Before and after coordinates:
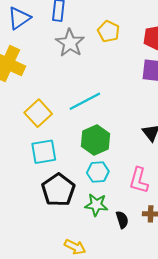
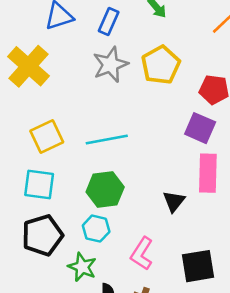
yellow pentagon: (109, 31) -> (161, 65), size x1.4

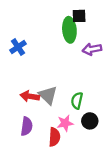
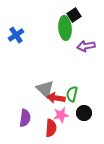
black square: (79, 16) -> (74, 15), turned -32
blue cross: (18, 47) -> (16, 35), moved
red arrow: (30, 96) -> (56, 98), moved

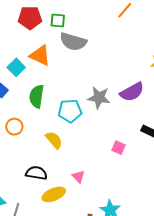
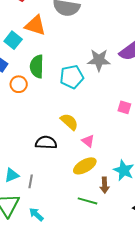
orange circle: (14, 127) -> (19, 84), moved
yellow semicircle: (54, 140) -> (69, 122), moved
yellow ellipse: (54, 194) -> (85, 166), moved

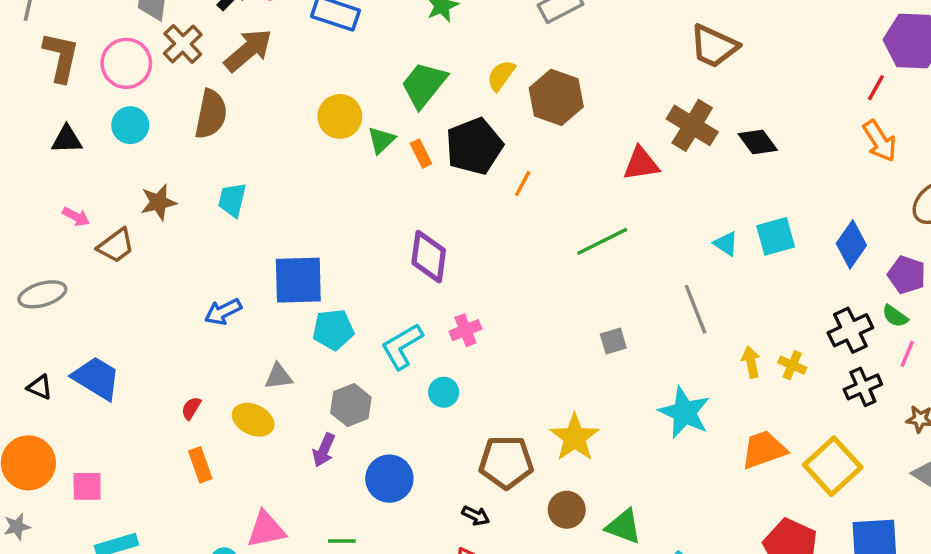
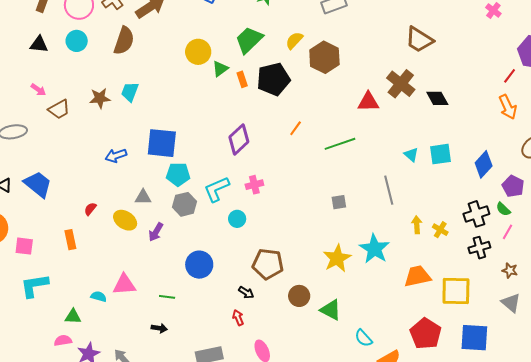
orange line: (523, 184) -> (296, 128), moved
brown star: (158, 202) -> (100, 98), moved
purple diamond: (429, 257) -> (239, 139), turned 32
gray hexagon: (351, 405) -> (184, 204), moved
yellow star: (575, 437) -> (337, 258), moved
purple arrow: (324, 450) -> (156, 232), moved
orange rectangle: (200, 465) -> (70, 240), moved
yellow square: (833, 466) -> (456, 291), turned 36

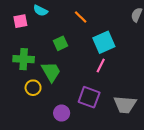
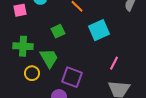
pink line: (101, 65) -> (114, 63), moved
purple square: (89, 97) -> (72, 77), moved

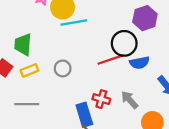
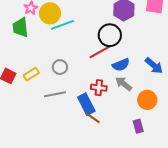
green trapezoid: (23, 45) -> (20, 27), moved
blue semicircle: (140, 63) -> (121, 65), moved
gray line: (27, 104) -> (55, 94), moved

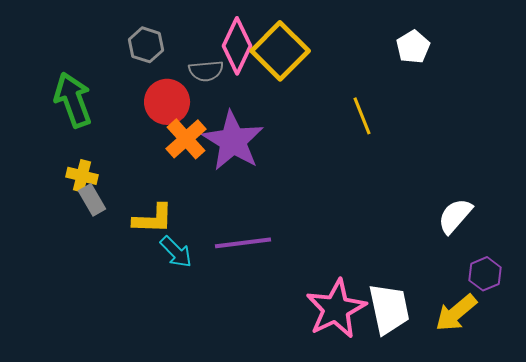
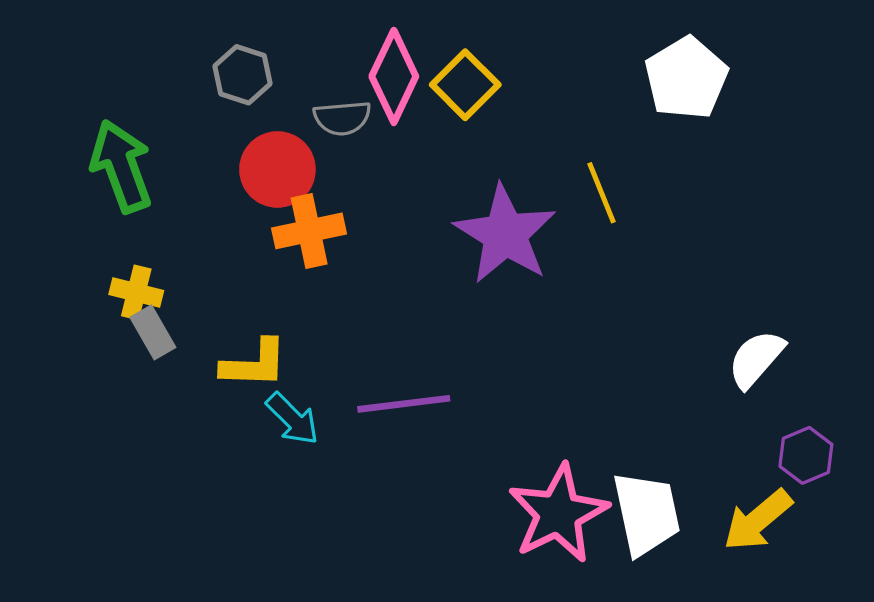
white pentagon: (413, 47) -> (686, 78), size x1.5
yellow square: (280, 51) -> (465, 85), size x0.7
orange cross: (186, 139) -> (309, 231), turned 30
purple star: (233, 141) -> (505, 234), moved

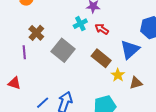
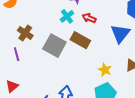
brown rectangle: (101, 58) -> (80, 40), moved
yellow star: (118, 75) -> (105, 70), moved
red triangle: (14, 83) -> (12, 86), turned -48

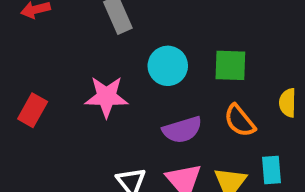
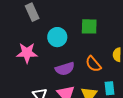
green square: (230, 65) -> (89, 26), moved

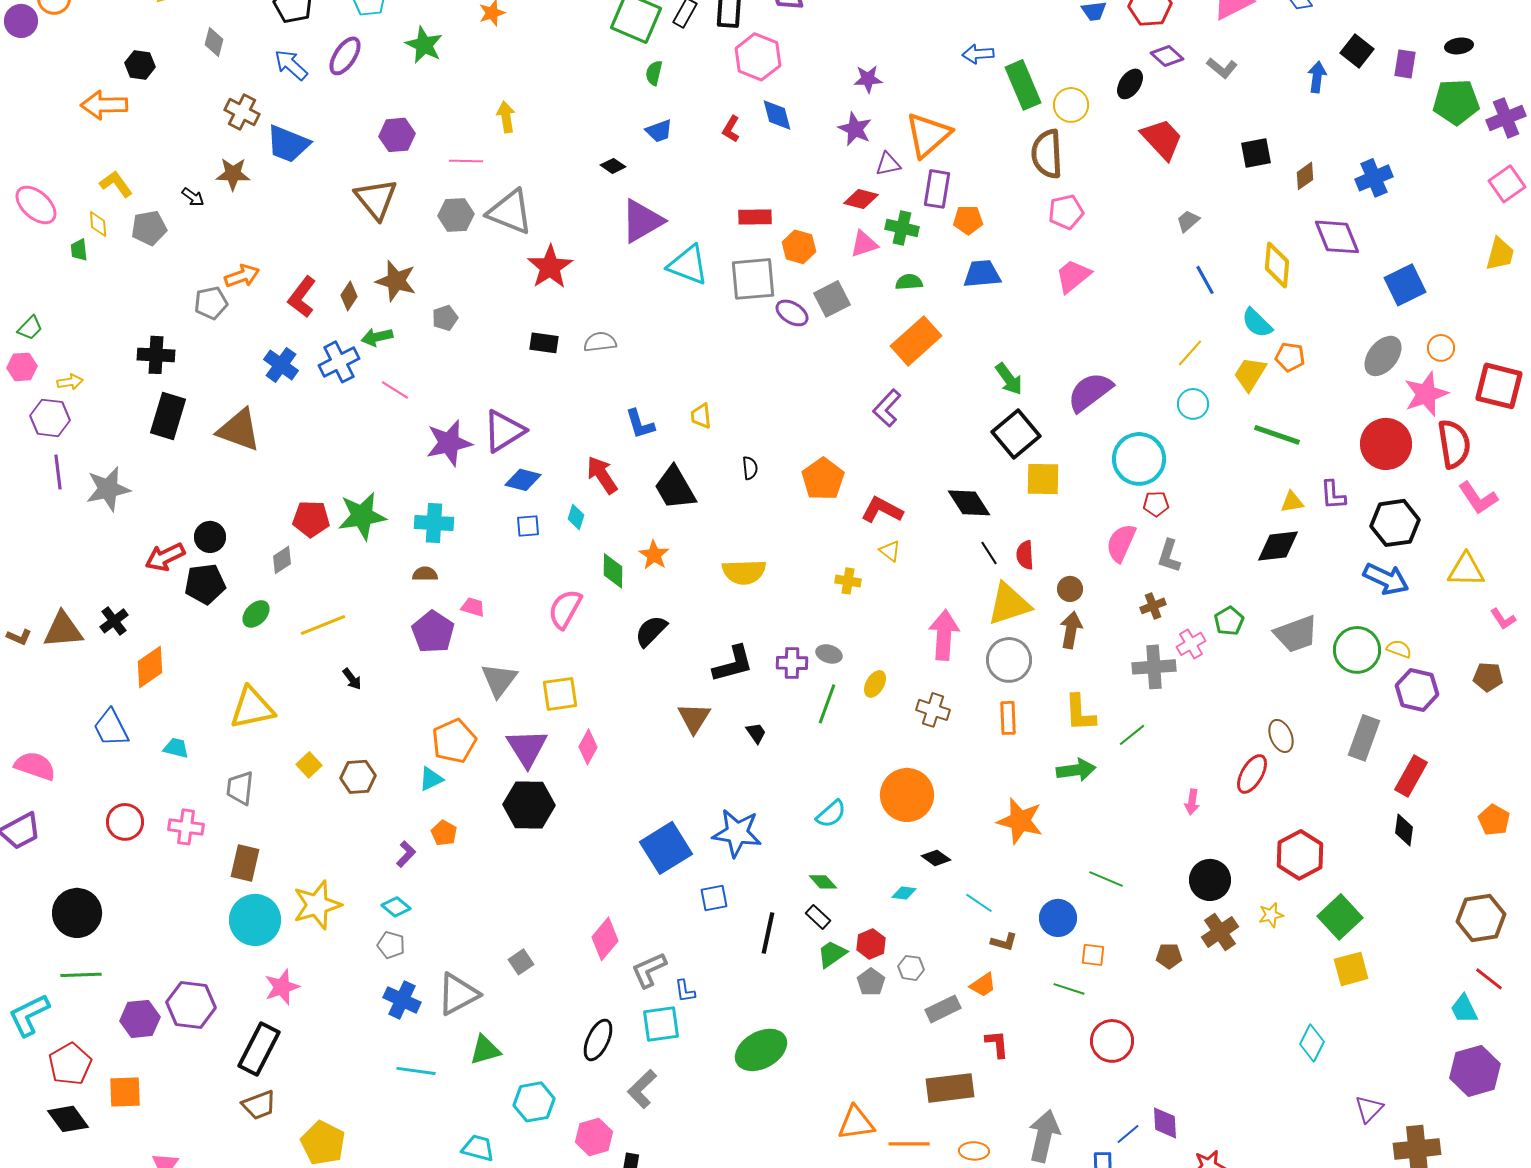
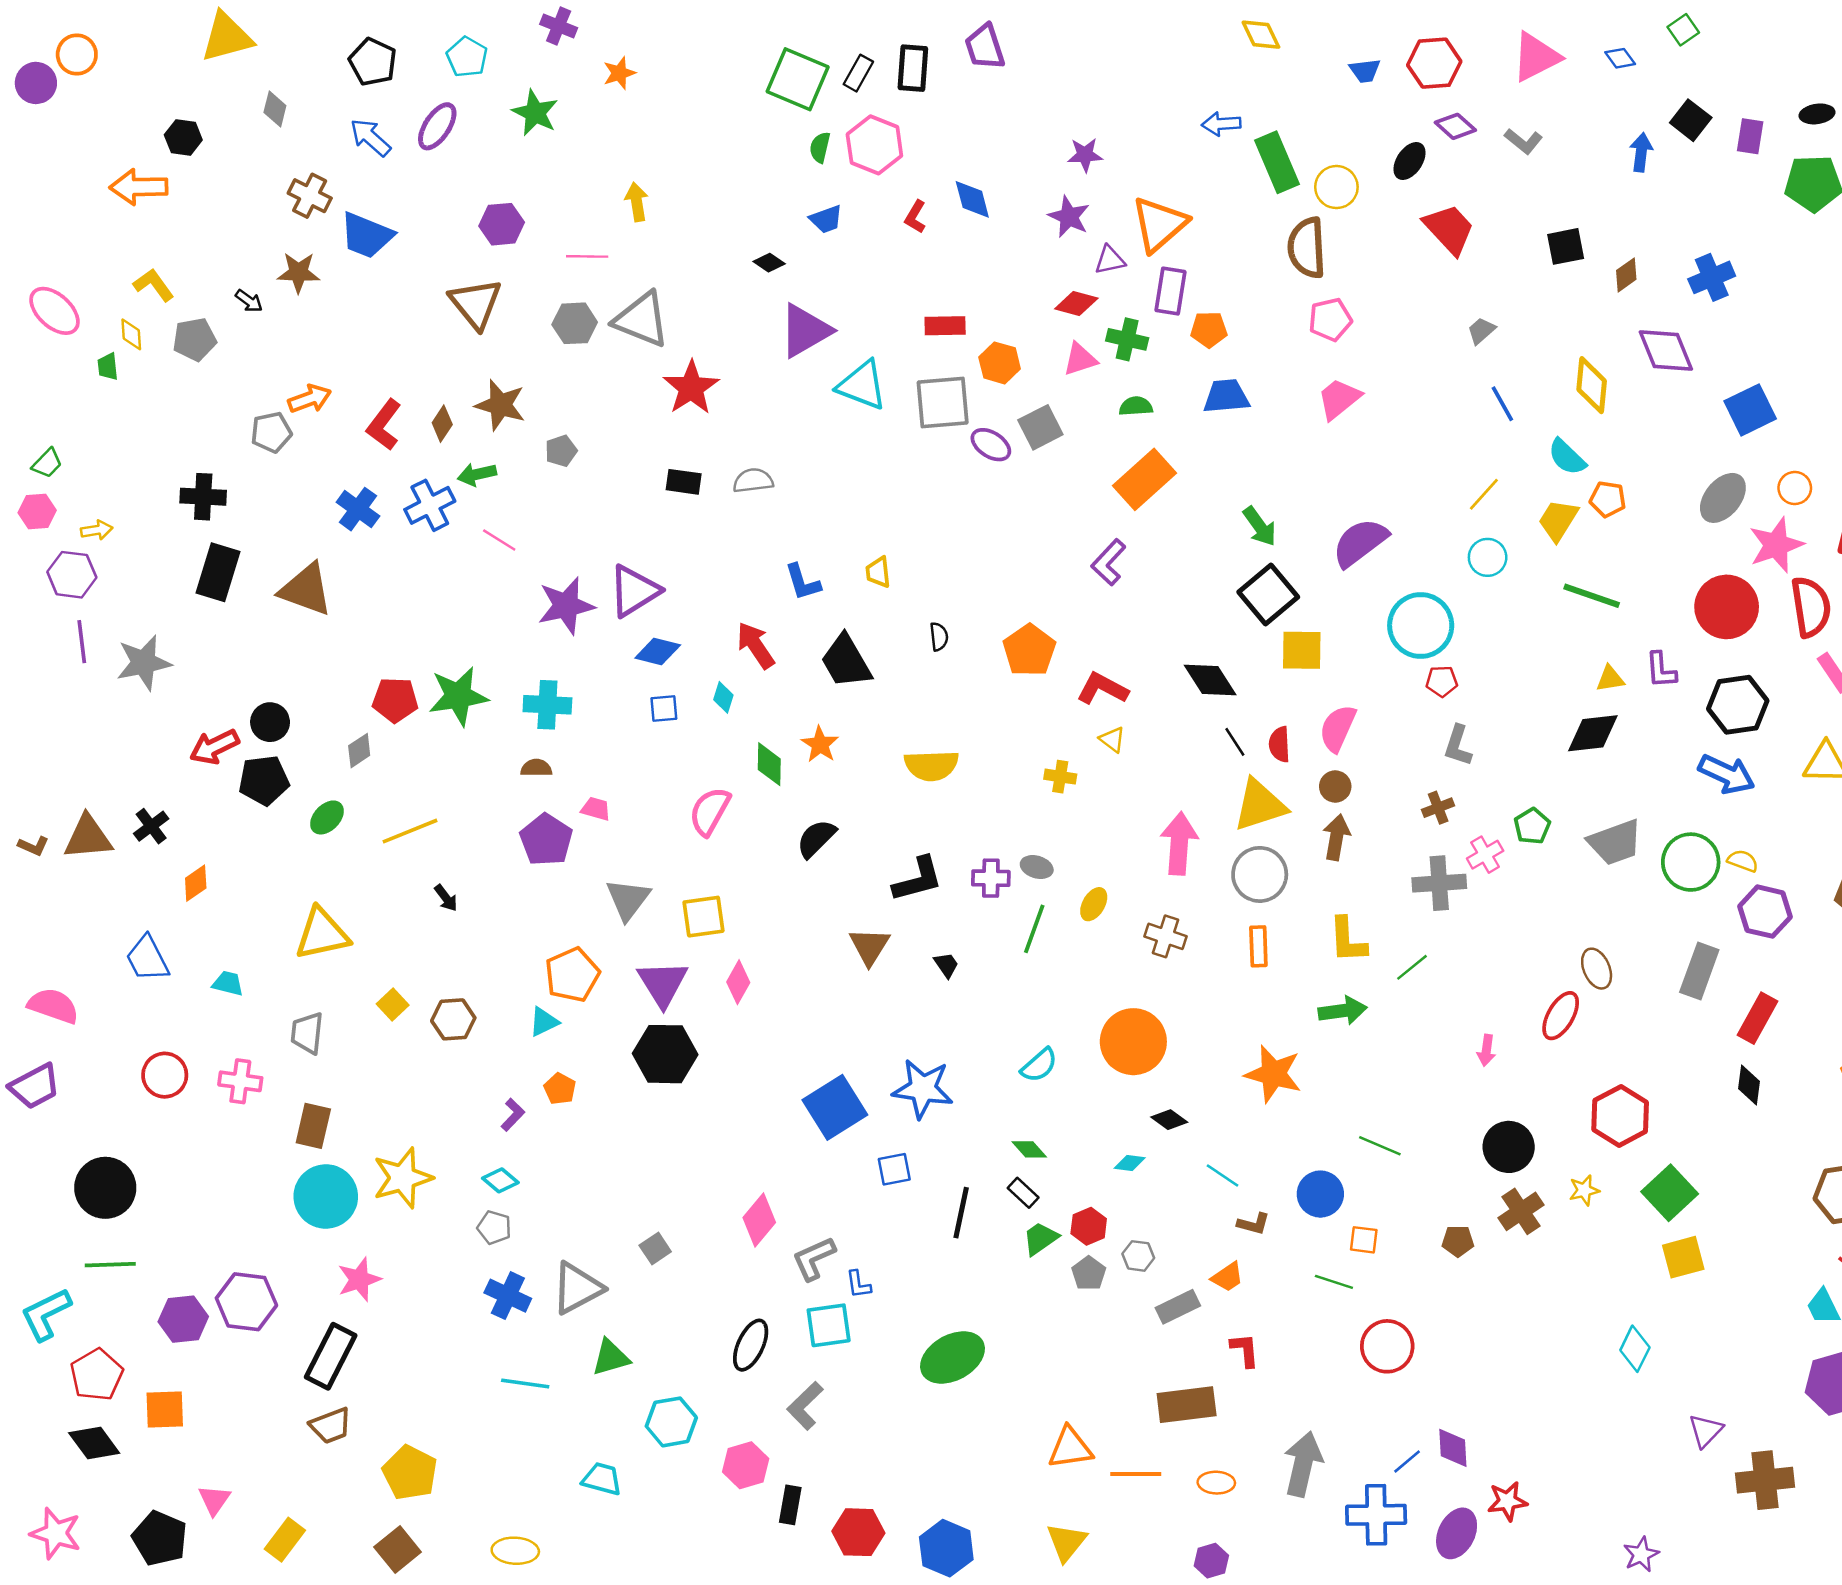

# GOAL OF THE EXERCISE:
The expected answer is an exact copy of the lines from the one containing "red arrow: (30, 96) -> (56, 98), moved" through the last line of the entries above, both included, without pictures.

# WRITTEN ANSWER:
red arrow: (30, 96) -> (56, 98), moved

orange circle: (14, 127) -> (19, 84), moved
yellow semicircle: (54, 140) -> (69, 122), moved
yellow ellipse: (54, 194) -> (85, 166), moved

orange line: (523, 184) -> (296, 128), moved
brown star: (158, 202) -> (100, 98), moved
purple diamond: (429, 257) -> (239, 139), turned 32
gray hexagon: (351, 405) -> (184, 204), moved
yellow star: (575, 437) -> (337, 258), moved
purple arrow: (324, 450) -> (156, 232), moved
orange rectangle: (200, 465) -> (70, 240), moved
yellow square: (833, 466) -> (456, 291), turned 36

pink line: (101, 65) -> (114, 63), moved
purple square: (89, 97) -> (72, 77), moved

green trapezoid: (23, 45) -> (20, 27), moved
blue semicircle: (140, 63) -> (121, 65), moved
gray line: (27, 104) -> (55, 94), moved

white pentagon: (413, 47) -> (686, 78), size x1.5
yellow square: (280, 51) -> (465, 85), size x0.7
orange cross: (186, 139) -> (309, 231), turned 30
purple star: (233, 141) -> (505, 234), moved

brown rectangle: (101, 58) -> (80, 40), moved
yellow star: (118, 75) -> (105, 70), moved
red triangle: (14, 83) -> (12, 86), turned -48

green square: (230, 65) -> (89, 26), moved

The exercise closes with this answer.